Instruction —
Start at the line below containing "(343, 412) = (602, 258): brown" and stop at the line containing "(397, 647) = (279, 417): turquoise". Repeat every line of that stretch exactly, and nothing outside it.

Information —
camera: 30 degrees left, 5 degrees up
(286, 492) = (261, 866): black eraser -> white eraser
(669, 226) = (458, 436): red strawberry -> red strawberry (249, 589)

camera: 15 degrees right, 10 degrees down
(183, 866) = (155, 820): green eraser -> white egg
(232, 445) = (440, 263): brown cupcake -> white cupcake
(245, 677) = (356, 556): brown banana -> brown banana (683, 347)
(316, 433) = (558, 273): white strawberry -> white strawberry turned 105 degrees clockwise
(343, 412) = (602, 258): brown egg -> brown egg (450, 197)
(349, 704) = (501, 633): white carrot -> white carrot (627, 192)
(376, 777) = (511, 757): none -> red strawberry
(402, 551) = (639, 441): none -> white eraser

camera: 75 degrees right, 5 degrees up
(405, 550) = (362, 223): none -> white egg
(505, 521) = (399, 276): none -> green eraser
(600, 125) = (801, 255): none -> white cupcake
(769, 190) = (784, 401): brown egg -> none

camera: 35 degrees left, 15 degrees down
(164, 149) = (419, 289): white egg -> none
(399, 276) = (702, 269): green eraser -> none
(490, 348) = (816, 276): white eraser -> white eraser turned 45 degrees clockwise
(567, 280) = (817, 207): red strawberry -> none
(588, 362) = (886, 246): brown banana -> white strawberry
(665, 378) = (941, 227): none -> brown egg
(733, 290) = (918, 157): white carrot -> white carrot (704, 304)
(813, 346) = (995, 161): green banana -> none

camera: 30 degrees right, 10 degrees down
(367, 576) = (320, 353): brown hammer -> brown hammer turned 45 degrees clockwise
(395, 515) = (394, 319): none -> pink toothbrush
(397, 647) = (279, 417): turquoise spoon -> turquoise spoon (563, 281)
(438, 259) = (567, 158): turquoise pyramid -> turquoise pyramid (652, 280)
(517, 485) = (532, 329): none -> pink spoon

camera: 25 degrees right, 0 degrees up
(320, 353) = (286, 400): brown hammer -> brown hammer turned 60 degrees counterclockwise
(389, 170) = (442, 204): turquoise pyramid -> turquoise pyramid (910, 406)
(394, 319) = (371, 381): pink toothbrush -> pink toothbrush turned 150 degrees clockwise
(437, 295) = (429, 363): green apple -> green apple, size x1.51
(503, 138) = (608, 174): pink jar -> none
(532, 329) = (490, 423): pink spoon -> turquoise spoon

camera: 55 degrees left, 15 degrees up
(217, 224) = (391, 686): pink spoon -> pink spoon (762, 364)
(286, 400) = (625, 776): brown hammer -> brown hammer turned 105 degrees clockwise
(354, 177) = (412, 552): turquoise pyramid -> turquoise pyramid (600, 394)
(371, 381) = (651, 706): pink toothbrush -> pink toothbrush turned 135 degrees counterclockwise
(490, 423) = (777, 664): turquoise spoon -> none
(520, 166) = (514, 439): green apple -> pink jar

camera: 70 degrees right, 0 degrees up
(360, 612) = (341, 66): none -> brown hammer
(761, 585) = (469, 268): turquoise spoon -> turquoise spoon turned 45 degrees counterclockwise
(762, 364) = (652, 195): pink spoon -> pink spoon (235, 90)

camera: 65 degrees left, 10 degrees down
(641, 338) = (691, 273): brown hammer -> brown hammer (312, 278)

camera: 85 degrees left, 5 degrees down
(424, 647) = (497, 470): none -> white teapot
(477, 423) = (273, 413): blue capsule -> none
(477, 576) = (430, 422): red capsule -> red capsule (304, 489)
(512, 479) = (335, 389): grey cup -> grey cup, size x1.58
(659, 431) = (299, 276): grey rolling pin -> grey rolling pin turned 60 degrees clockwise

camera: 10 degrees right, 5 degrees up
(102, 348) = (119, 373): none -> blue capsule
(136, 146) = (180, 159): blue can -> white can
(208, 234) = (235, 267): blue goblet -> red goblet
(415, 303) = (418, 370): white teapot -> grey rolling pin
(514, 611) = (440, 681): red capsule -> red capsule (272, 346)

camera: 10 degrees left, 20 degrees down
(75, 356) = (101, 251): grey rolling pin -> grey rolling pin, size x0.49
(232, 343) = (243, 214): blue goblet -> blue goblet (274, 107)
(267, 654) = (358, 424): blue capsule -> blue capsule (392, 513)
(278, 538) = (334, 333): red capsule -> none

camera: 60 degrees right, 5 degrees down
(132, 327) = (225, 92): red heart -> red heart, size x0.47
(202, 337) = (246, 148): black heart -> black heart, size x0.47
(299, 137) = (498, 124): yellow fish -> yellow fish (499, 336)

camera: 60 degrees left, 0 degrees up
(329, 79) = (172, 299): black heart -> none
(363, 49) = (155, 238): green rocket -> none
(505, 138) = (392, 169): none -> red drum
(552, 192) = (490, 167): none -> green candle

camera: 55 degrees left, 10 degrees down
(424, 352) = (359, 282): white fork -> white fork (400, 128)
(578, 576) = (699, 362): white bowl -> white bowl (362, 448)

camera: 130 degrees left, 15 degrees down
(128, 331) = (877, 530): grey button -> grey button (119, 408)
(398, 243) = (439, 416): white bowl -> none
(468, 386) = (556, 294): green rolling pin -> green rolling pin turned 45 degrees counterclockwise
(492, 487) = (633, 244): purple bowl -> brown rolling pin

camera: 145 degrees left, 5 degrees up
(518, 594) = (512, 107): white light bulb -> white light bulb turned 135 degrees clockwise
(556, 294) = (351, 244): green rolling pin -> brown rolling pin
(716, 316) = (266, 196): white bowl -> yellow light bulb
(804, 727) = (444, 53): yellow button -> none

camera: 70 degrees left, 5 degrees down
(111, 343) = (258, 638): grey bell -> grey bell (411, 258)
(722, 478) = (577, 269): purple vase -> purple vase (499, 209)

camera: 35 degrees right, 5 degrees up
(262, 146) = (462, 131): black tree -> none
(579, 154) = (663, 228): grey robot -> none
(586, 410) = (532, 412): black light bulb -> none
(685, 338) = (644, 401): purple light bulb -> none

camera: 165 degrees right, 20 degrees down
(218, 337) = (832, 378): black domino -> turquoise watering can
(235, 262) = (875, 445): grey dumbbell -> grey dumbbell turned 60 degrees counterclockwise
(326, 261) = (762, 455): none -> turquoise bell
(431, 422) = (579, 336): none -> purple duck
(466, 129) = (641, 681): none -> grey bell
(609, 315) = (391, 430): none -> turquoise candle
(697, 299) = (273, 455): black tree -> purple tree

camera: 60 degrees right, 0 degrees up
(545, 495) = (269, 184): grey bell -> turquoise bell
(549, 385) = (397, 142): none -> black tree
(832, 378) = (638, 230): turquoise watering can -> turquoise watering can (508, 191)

Response area —
(343, 412) = (602, 258): brown egg -> brown egg (450, 197)
(349, 704) = (501, 633): white carrot -> white carrot (627, 192)
(376, 777) = (511, 757): none -> red strawberry
(402, 551) = (639, 441): none -> white eraser

camera: 75 degrees right, 5 degrees up
(405, 550) = (362, 223): none -> white egg
(505, 521) = (399, 276): none -> green eraser
(600, 125) = (801, 255): none -> white cupcake
(769, 190) = (784, 401): brown egg -> none

camera: 35 degrees left, 15 degrees down
(164, 149) = (419, 289): white egg -> none
(399, 276) = (702, 269): green eraser -> none
(490, 348) = (816, 276): white eraser -> white eraser turned 45 degrees clockwise
(567, 280) = (817, 207): red strawberry -> none
(588, 362) = (886, 246): brown banana -> white strawberry
(665, 378) = (941, 227): none -> brown egg
(733, 290) = (918, 157): white carrot -> white carrot (704, 304)
(813, 346) = (995, 161): green banana -> none

camera: 30 degrees right, 10 degrees down
(367, 576) = (320, 353): brown hammer -> brown hammer turned 45 degrees clockwise
(395, 515) = (394, 319): none -> pink toothbrush
(397, 647) = (279, 417): turquoise spoon -> turquoise spoon (563, 281)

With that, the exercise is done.